Saved data entries —
▼

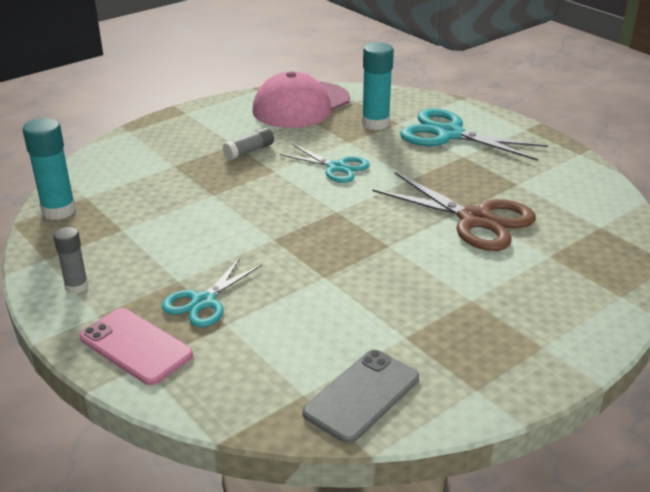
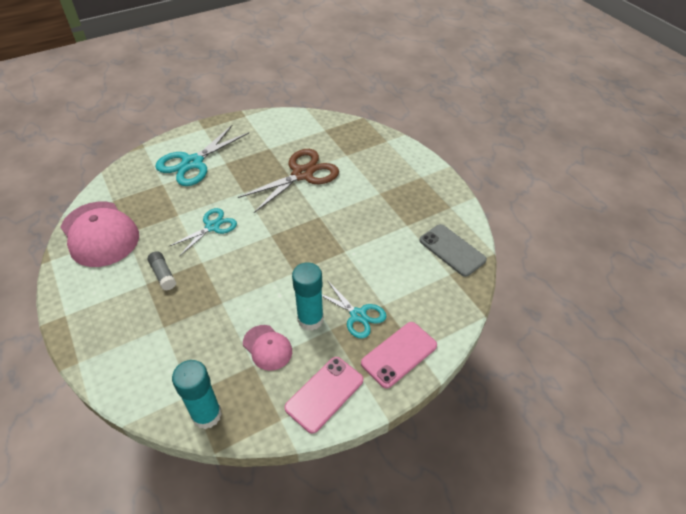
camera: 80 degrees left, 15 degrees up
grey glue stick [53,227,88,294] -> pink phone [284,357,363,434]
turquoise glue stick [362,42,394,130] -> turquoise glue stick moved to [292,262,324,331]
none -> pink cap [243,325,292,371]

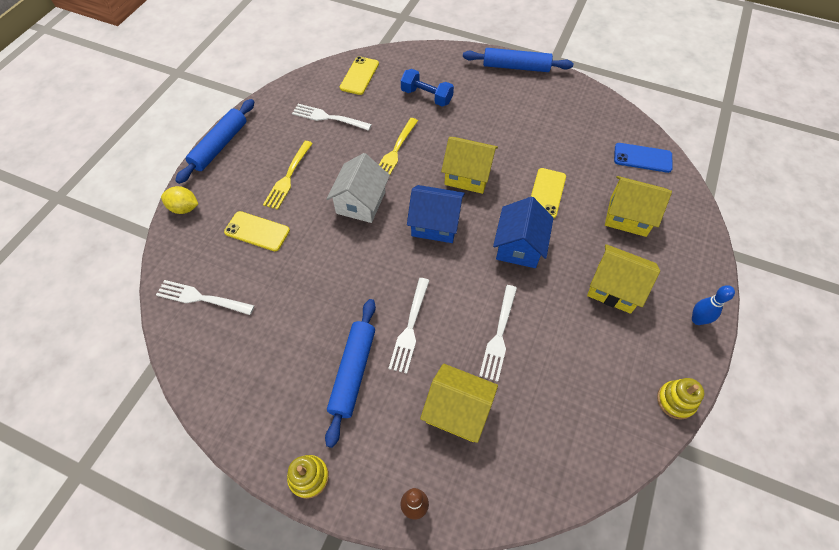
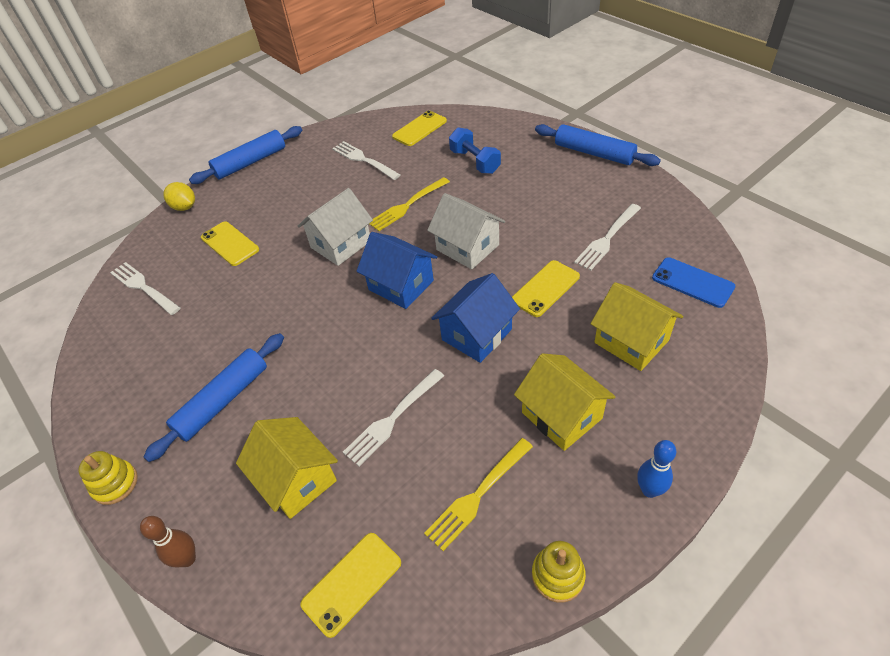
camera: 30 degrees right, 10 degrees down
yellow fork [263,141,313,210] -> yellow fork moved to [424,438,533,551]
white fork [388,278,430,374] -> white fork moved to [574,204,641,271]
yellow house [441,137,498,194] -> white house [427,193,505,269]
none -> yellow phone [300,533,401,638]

▲
▼

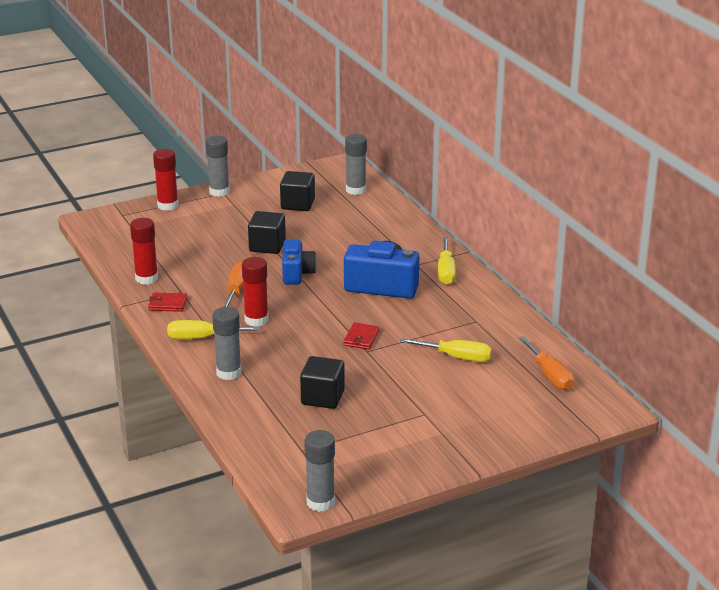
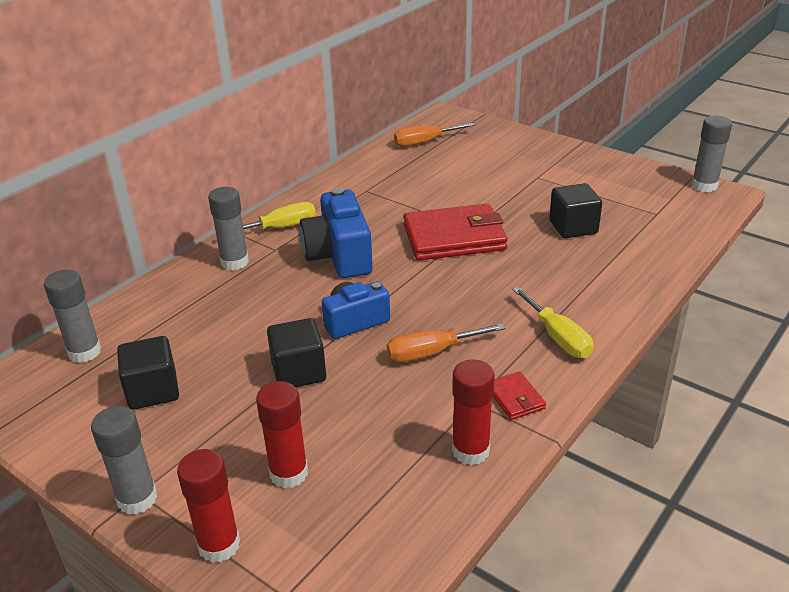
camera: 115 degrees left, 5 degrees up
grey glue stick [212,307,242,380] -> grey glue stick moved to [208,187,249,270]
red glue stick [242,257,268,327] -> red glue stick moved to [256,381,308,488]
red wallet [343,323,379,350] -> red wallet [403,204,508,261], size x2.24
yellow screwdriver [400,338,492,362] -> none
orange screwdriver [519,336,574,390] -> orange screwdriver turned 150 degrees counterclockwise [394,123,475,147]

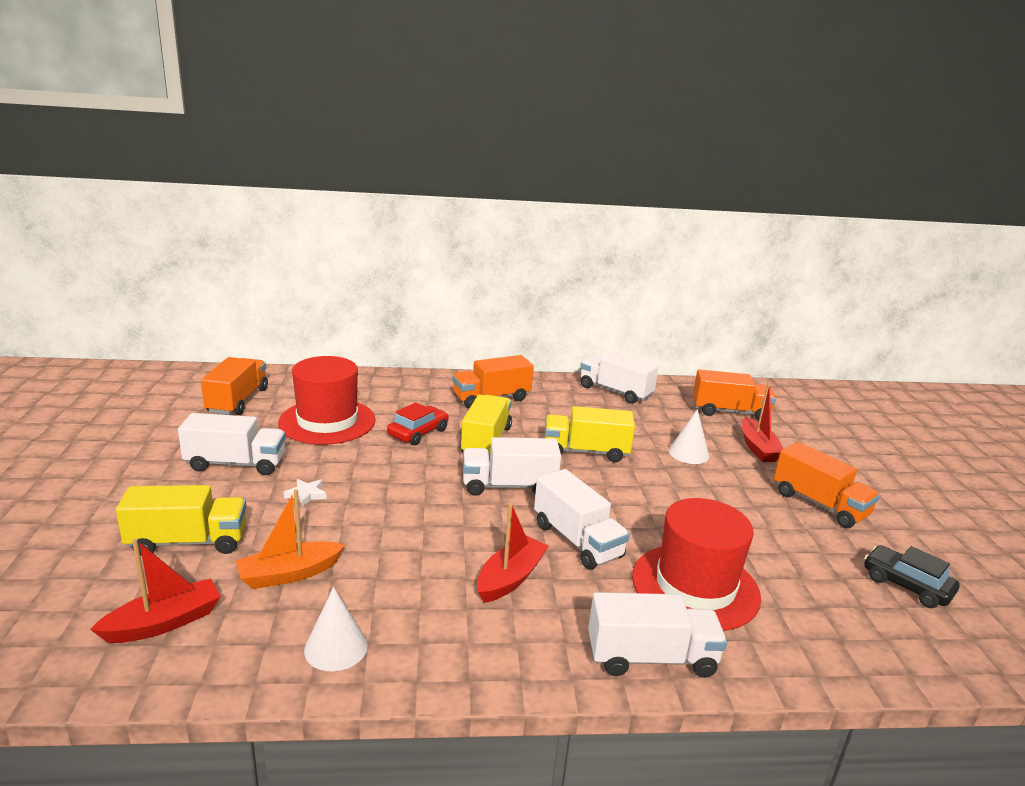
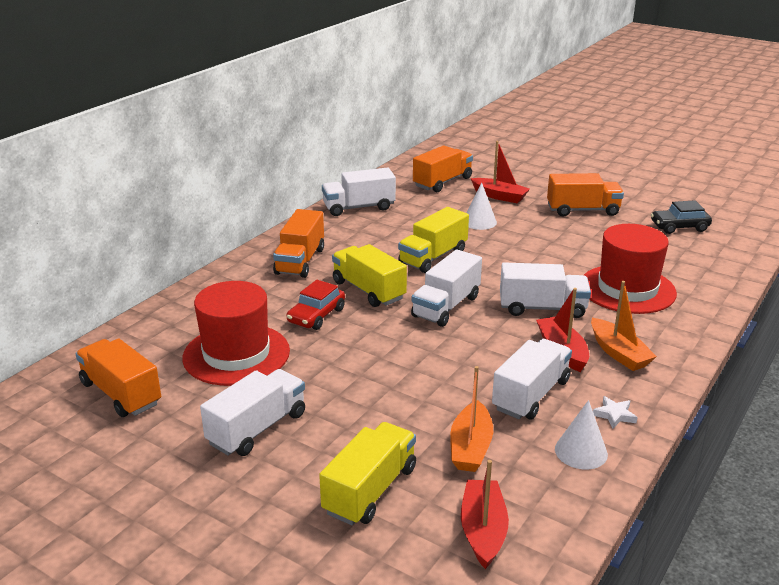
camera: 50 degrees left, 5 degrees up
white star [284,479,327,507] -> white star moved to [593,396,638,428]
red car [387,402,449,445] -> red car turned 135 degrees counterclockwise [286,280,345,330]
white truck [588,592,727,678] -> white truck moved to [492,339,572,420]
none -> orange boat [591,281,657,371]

▲
▼

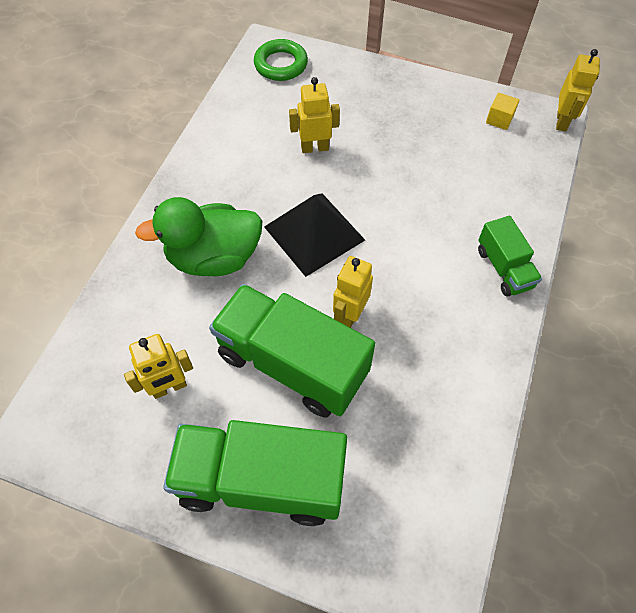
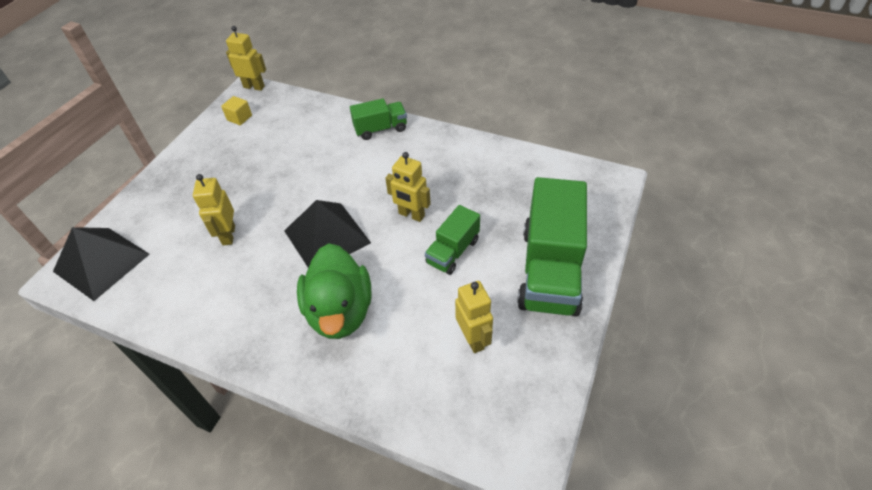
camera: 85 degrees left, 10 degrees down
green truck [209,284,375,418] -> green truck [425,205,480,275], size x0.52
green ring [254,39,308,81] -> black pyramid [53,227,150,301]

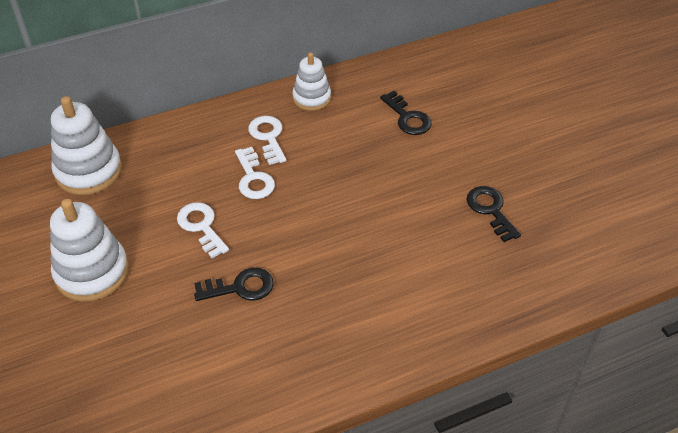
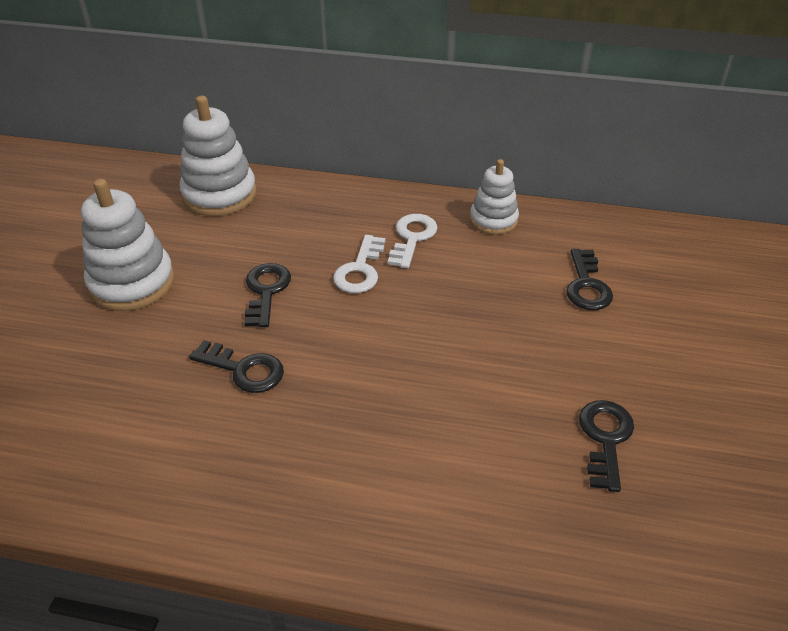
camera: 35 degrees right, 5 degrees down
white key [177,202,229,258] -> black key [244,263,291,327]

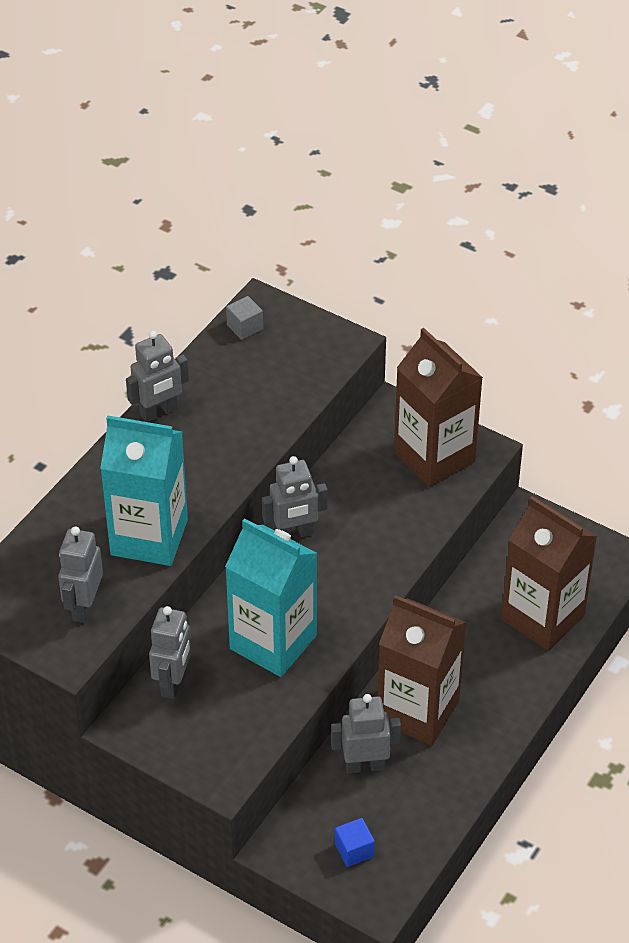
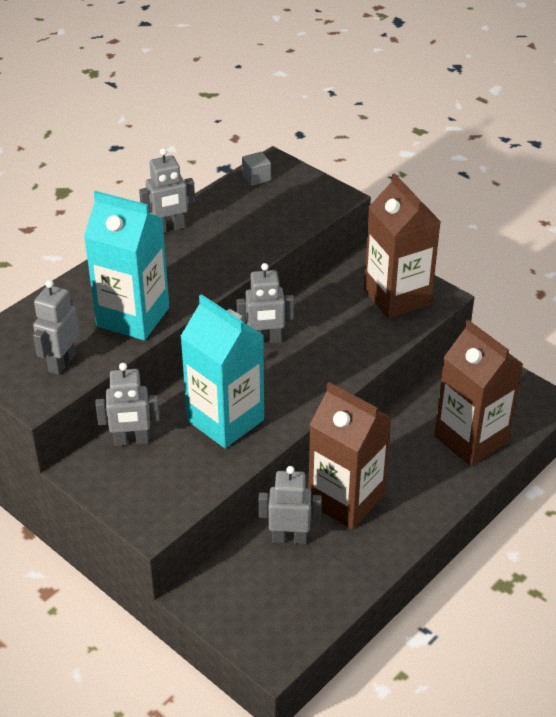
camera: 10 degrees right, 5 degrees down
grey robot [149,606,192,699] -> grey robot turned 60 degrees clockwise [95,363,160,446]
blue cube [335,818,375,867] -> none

▲

Task description —
Give back exactly the lines above that run from the one with "camera: 80 degrees left, 15 degrees up" to the one with "camera: 30 degrees right, 10 degrees down", including both, with the pictures left out.

Written response —
camera: 80 degrees left, 15 degrees up
grey glue stick [53,227,88,294] -> pink phone [284,357,363,434]
turquoise glue stick [362,42,394,130] -> turquoise glue stick moved to [292,262,324,331]
none -> pink cap [243,325,292,371]

camera: 30 degrees right, 10 degrees down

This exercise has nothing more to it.